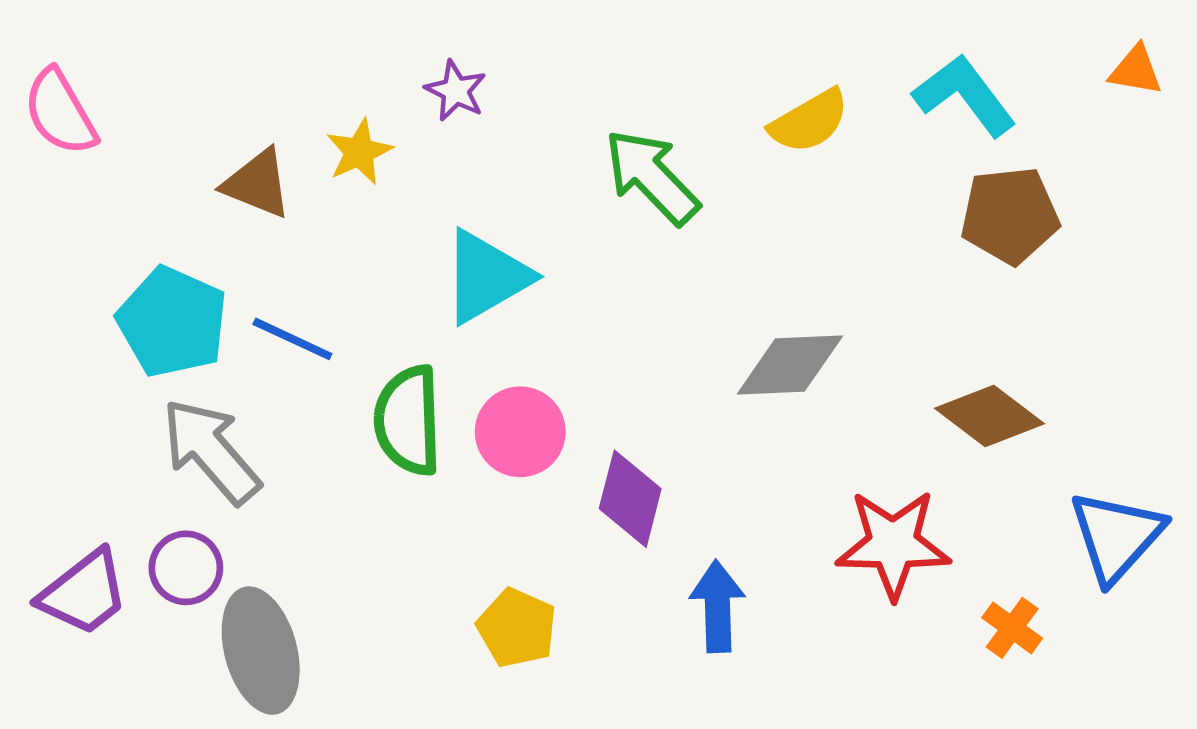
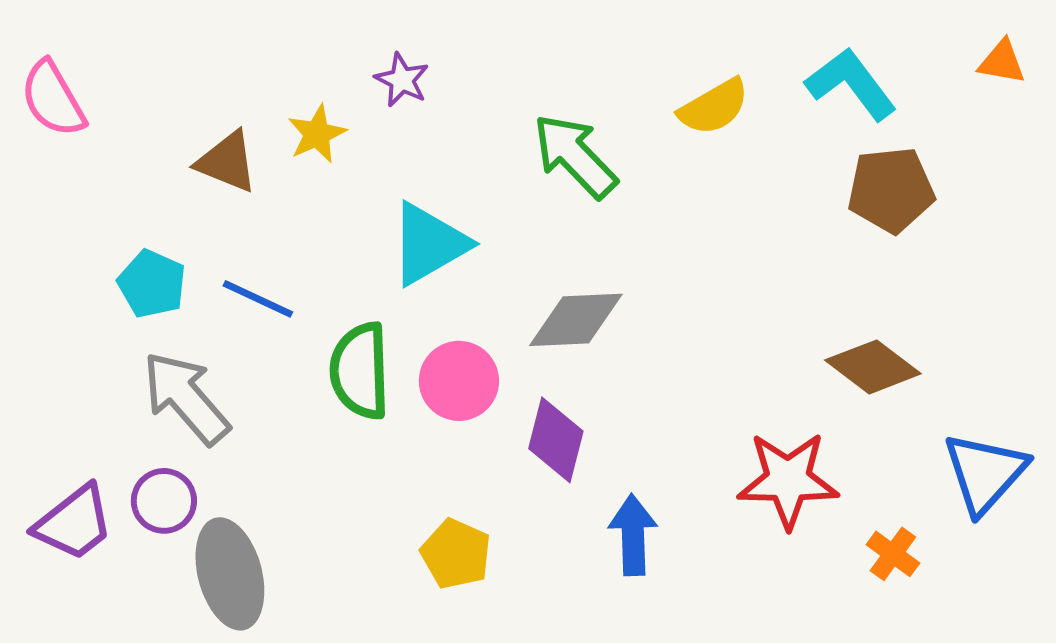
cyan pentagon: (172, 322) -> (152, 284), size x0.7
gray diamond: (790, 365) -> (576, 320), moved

* * *

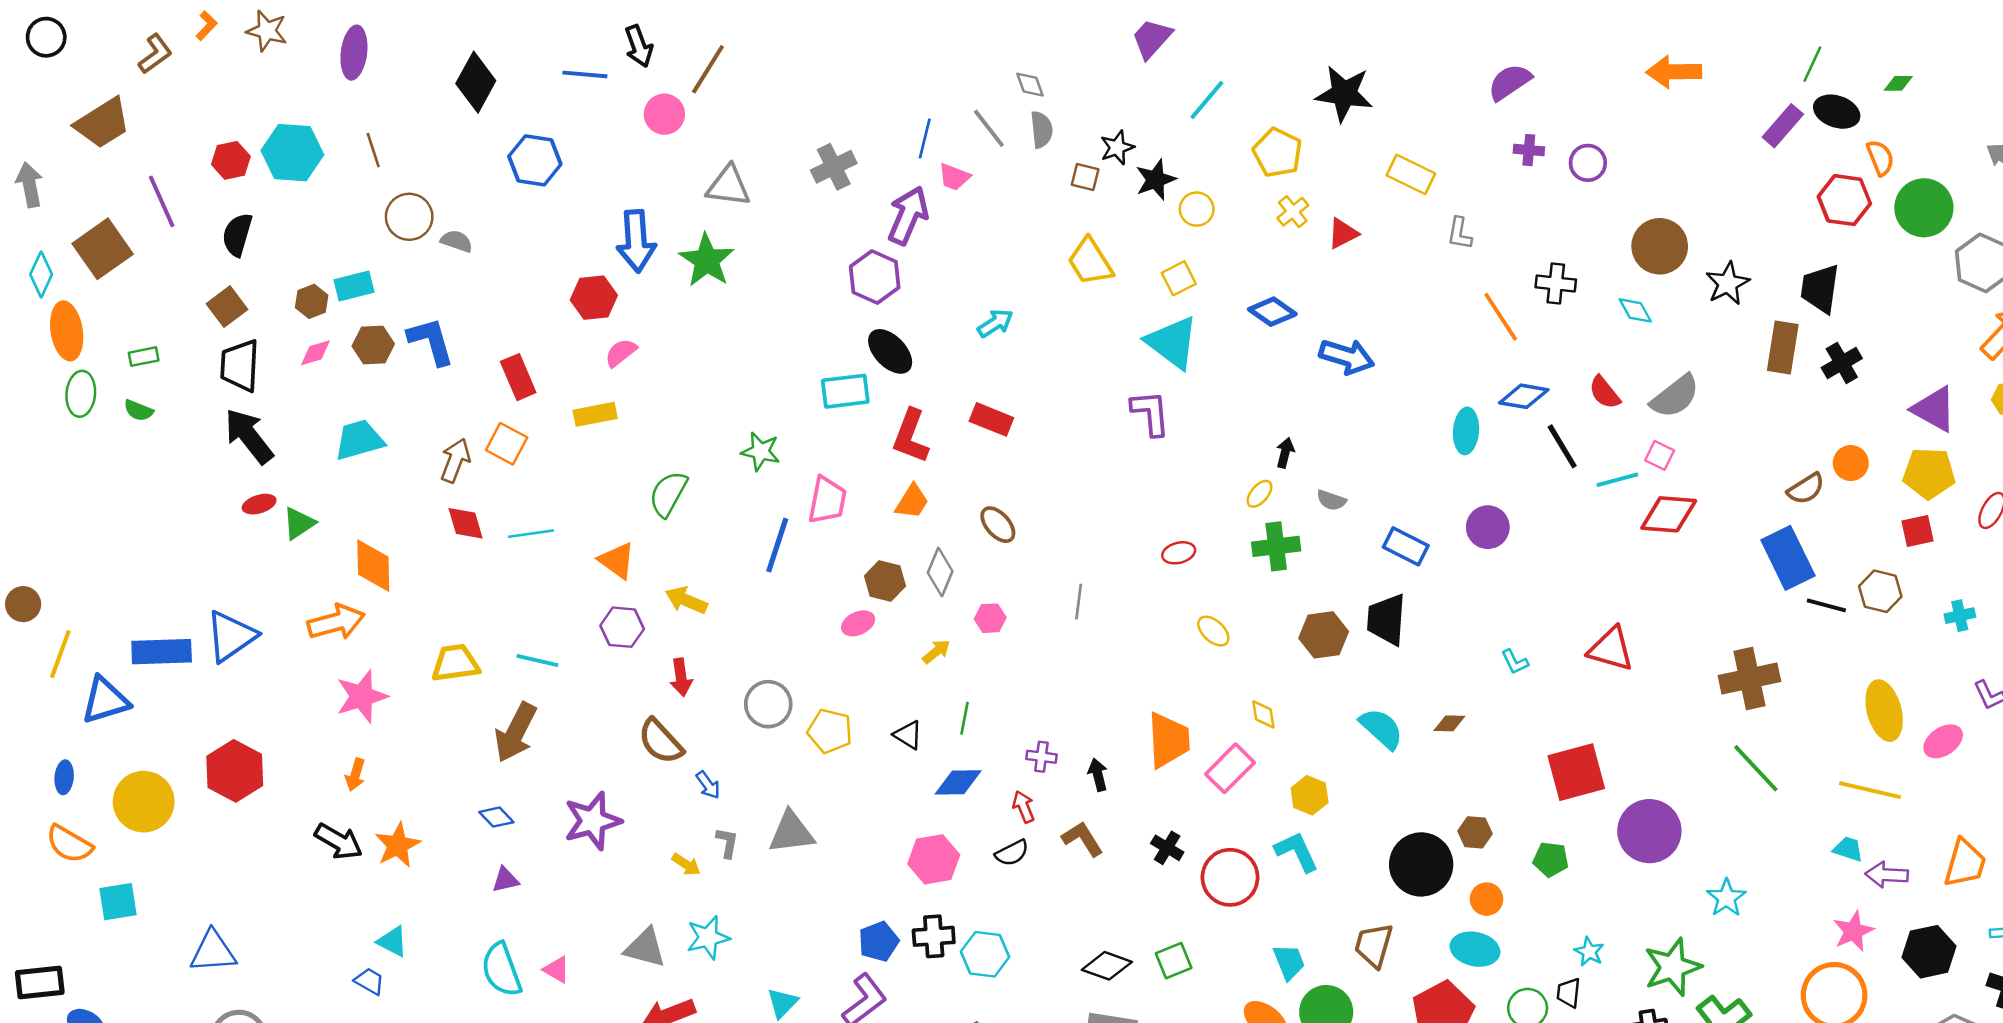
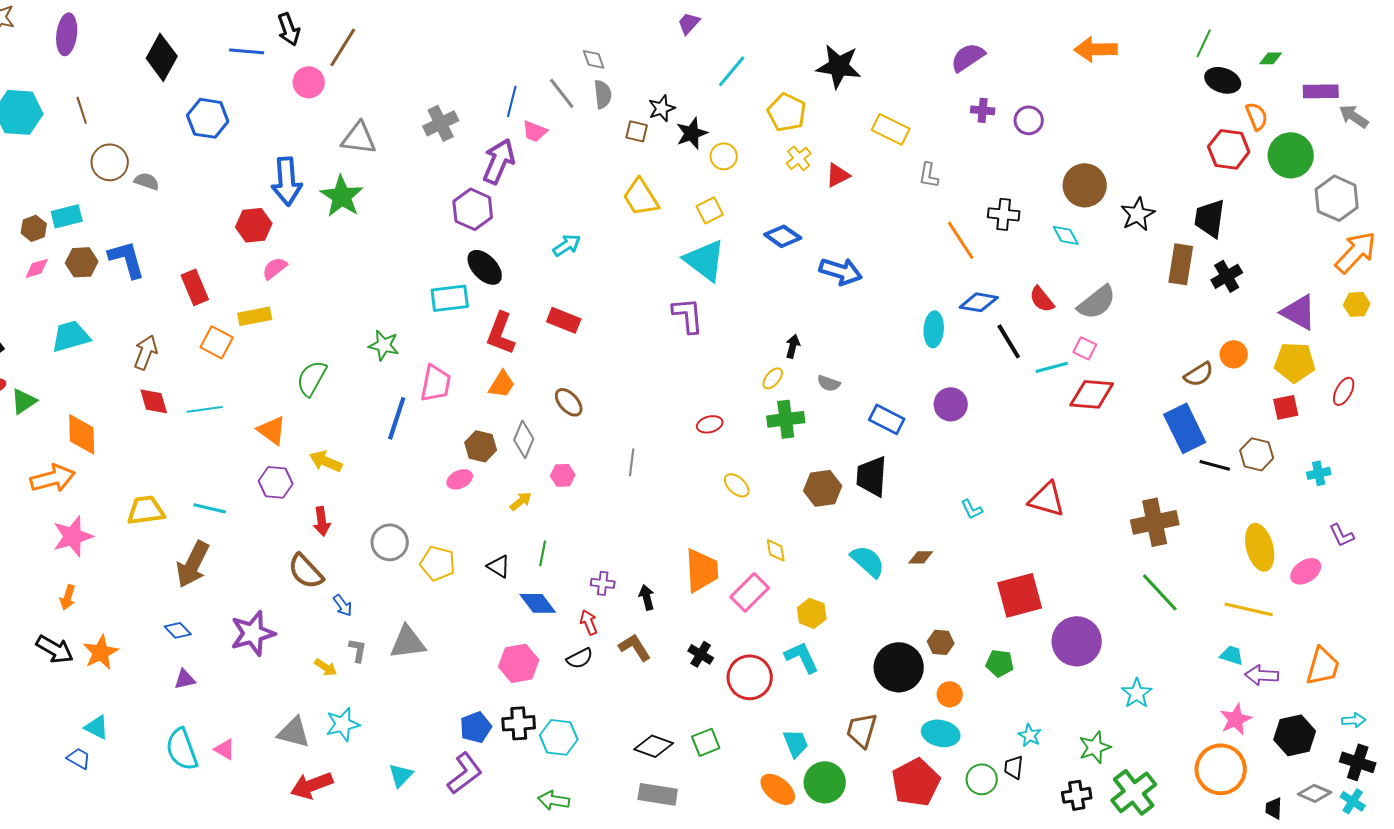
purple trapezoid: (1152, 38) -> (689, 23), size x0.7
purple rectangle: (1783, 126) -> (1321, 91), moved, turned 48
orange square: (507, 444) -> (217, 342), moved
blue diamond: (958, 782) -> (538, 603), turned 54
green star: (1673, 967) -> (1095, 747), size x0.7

> **Problem**: Report each line of the data in which "moved" occurs.

> **Your solution**:
gray diamond: (790, 365) -> (576, 320), moved
purple rectangle: (1783, 126) -> (1321, 91), moved, turned 48
orange square: (507, 444) -> (217, 342), moved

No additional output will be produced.